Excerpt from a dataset
— Start —
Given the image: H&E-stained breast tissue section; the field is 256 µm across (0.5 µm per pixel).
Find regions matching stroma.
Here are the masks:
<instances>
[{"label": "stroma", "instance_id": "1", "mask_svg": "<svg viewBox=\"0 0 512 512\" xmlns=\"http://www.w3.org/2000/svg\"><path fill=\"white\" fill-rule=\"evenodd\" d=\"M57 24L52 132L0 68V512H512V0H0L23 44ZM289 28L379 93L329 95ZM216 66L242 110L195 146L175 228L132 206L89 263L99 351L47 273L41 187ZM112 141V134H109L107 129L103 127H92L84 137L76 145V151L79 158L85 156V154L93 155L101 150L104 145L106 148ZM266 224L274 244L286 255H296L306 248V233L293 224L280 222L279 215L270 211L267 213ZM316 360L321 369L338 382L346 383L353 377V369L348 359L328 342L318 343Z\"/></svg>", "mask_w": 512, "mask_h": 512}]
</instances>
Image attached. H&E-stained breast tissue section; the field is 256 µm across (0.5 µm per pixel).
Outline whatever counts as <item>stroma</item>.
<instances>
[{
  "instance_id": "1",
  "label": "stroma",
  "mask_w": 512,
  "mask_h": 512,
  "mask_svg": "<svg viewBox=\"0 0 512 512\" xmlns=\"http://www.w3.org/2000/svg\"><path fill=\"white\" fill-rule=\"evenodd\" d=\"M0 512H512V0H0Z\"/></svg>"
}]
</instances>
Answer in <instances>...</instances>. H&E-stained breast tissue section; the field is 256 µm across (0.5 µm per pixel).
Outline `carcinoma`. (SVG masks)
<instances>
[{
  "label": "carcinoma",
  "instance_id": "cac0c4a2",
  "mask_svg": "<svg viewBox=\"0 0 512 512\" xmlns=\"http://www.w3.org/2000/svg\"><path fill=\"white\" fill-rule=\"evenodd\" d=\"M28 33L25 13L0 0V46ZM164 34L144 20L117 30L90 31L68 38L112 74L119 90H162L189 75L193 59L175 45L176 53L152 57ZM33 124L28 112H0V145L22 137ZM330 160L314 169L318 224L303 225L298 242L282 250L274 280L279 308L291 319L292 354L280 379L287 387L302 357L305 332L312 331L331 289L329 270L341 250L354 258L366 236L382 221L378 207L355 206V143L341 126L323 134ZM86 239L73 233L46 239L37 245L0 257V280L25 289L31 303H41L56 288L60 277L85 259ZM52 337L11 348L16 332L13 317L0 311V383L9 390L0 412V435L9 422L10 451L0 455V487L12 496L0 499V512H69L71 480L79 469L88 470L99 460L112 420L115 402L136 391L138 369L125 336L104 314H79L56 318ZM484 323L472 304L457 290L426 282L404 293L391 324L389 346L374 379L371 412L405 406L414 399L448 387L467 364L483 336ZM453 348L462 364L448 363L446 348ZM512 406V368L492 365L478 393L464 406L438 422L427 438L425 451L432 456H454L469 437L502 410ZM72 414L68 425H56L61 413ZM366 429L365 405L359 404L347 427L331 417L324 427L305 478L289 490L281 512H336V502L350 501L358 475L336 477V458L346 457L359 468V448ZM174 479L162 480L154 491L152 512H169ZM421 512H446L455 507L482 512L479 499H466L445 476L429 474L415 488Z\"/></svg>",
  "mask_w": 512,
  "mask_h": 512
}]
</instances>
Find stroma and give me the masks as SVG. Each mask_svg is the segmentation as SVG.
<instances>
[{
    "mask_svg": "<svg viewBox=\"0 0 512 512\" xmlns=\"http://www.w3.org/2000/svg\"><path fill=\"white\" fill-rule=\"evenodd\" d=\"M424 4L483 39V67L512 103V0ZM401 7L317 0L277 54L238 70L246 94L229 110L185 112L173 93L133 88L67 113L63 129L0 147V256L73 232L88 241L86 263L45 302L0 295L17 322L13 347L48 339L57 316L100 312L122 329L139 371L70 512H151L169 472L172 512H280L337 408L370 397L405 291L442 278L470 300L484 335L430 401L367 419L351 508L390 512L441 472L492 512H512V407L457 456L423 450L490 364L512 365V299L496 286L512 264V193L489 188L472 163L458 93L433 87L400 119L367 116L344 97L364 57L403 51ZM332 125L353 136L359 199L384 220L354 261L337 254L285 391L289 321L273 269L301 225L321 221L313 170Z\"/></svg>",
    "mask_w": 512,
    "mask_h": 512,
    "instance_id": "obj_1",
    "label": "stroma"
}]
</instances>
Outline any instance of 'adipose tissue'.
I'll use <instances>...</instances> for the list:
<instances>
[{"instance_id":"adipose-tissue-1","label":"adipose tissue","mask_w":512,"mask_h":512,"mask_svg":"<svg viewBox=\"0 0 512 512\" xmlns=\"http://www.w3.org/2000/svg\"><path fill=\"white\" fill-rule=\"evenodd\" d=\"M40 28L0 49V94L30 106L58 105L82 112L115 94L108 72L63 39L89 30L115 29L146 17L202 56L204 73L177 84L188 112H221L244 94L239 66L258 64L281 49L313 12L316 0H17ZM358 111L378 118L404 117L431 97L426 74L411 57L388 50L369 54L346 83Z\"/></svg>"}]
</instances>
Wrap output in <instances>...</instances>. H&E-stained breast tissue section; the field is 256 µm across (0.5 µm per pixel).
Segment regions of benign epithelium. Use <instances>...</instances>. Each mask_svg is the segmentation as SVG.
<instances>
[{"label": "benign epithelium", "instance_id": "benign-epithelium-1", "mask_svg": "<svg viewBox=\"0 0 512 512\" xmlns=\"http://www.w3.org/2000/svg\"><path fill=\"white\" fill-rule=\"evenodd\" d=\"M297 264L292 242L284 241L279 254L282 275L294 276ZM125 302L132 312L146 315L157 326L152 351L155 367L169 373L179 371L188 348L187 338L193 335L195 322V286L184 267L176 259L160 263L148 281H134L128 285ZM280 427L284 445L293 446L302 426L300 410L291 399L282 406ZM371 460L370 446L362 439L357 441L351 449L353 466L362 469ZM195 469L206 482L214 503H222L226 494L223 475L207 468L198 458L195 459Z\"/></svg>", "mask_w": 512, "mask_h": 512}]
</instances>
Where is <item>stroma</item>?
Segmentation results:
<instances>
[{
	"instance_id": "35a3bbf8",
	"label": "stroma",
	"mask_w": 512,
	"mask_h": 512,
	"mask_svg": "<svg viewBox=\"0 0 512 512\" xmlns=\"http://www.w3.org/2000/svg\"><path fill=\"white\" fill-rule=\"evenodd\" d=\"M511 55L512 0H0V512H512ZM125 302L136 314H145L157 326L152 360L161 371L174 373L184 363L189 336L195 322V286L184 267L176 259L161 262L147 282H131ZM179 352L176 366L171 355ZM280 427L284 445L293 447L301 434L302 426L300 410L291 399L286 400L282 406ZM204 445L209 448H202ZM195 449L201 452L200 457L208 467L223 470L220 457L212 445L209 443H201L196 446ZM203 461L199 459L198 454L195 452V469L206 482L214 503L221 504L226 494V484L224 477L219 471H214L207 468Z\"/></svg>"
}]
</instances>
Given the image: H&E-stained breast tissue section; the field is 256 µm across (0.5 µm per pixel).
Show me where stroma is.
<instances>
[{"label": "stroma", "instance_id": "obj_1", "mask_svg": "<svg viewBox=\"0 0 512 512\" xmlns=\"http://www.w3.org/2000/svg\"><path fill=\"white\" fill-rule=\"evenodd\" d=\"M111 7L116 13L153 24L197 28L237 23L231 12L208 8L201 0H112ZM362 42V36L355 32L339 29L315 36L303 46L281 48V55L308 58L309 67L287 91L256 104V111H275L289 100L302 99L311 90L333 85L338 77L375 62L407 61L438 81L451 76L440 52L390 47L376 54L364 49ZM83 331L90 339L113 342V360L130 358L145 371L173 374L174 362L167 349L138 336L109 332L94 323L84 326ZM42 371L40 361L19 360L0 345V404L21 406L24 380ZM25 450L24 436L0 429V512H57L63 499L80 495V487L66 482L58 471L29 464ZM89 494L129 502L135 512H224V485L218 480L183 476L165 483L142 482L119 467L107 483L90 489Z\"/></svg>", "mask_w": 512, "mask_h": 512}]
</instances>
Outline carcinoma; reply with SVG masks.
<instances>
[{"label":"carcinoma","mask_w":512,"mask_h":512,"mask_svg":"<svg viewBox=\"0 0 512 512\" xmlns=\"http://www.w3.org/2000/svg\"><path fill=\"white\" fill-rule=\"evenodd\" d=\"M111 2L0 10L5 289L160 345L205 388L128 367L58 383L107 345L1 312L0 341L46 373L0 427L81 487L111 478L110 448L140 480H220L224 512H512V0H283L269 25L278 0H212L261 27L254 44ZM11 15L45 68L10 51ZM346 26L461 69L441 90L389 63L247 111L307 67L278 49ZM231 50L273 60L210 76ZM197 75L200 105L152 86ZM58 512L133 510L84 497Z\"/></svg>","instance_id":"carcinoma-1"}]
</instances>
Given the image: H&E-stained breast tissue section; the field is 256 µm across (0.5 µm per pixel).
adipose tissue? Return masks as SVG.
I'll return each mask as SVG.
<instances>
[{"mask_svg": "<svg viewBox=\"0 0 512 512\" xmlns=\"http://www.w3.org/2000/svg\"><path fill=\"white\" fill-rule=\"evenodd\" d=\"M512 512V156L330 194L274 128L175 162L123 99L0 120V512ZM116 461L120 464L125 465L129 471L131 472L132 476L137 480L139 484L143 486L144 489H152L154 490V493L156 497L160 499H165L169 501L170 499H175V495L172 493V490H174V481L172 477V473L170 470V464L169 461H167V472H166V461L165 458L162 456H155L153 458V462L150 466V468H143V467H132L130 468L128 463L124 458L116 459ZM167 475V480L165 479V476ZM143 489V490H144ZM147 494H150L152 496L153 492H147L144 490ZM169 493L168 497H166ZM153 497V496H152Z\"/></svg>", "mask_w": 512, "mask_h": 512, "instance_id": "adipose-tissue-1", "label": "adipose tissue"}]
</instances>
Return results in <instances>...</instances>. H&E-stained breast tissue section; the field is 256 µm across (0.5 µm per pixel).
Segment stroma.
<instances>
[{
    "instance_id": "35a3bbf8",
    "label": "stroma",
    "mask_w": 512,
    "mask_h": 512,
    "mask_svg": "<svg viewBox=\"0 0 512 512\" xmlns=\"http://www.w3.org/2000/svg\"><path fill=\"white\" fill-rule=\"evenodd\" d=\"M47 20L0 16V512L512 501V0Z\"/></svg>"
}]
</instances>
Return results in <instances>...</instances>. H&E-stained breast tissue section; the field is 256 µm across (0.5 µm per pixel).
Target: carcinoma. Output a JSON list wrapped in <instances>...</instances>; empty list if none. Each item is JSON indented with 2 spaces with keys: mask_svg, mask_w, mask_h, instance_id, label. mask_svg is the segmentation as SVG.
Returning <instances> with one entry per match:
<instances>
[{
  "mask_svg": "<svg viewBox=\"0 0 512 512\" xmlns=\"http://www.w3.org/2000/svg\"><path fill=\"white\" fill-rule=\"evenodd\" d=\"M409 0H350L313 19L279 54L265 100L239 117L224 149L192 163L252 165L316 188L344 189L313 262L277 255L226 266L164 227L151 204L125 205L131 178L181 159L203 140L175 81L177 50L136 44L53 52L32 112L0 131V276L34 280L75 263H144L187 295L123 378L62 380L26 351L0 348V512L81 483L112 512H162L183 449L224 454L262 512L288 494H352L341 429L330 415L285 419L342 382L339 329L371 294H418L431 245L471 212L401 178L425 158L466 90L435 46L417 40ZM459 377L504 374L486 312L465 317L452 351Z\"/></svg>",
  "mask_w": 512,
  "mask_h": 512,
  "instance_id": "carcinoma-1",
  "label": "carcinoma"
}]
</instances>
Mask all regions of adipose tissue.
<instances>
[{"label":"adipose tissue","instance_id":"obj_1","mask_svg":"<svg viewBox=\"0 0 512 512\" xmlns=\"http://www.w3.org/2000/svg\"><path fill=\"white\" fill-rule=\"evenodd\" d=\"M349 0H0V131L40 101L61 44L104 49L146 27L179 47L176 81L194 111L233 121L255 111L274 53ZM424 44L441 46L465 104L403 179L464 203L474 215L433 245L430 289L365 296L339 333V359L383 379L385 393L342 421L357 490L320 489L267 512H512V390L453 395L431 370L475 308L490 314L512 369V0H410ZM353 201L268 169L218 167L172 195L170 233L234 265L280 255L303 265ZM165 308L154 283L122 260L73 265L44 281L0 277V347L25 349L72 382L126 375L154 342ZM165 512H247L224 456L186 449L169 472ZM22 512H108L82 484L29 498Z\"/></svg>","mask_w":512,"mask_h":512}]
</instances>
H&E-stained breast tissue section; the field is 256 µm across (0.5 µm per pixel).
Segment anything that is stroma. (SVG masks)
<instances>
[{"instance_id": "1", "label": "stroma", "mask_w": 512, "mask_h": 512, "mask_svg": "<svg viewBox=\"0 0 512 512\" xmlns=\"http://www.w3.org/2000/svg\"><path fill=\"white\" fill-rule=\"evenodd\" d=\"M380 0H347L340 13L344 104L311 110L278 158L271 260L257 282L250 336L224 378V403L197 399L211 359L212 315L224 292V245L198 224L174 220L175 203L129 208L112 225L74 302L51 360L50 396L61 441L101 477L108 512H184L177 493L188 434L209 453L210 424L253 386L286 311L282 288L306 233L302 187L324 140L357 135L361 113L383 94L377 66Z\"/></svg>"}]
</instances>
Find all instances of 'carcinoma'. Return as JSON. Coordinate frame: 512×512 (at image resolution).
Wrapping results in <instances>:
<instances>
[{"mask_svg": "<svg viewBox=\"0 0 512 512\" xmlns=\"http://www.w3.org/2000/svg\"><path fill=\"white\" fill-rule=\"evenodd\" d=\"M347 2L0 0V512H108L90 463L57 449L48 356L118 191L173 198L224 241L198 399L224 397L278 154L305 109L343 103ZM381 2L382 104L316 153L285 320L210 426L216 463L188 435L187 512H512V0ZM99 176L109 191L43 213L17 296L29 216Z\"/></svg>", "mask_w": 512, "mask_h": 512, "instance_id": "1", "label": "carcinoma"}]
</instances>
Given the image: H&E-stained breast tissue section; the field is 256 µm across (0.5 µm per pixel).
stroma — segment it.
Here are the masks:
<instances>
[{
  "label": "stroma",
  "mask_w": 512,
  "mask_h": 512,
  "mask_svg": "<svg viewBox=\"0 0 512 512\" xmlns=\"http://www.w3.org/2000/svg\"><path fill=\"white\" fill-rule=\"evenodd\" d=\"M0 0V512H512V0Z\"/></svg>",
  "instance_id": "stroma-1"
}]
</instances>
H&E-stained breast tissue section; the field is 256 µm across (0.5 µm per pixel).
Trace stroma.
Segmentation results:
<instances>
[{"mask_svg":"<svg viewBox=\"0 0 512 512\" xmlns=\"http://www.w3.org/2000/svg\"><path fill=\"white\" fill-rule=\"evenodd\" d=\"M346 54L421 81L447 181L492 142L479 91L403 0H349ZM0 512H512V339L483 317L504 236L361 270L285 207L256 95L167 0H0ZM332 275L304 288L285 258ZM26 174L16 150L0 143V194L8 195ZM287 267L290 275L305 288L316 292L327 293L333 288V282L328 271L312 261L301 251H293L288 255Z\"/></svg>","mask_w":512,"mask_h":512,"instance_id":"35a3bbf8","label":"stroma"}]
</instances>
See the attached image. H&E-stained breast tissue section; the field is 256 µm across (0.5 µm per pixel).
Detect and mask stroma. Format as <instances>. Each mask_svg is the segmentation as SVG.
— End —
■ What you have to do ■
Starting at the line that holds "Image attached. H&E-stained", copy each line exactly and stop after the line that holds "Answer in <instances>...</instances>.".

■ Reply ■
Image attached. H&E-stained breast tissue section; the field is 256 µm across (0.5 µm per pixel).
Outline whatever counts as <item>stroma</item>.
<instances>
[{
  "instance_id": "1",
  "label": "stroma",
  "mask_w": 512,
  "mask_h": 512,
  "mask_svg": "<svg viewBox=\"0 0 512 512\" xmlns=\"http://www.w3.org/2000/svg\"><path fill=\"white\" fill-rule=\"evenodd\" d=\"M0 512H512V0H0Z\"/></svg>"
}]
</instances>
Answer in <instances>...</instances>. H&E-stained breast tissue section; the field is 256 µm across (0.5 µm per pixel).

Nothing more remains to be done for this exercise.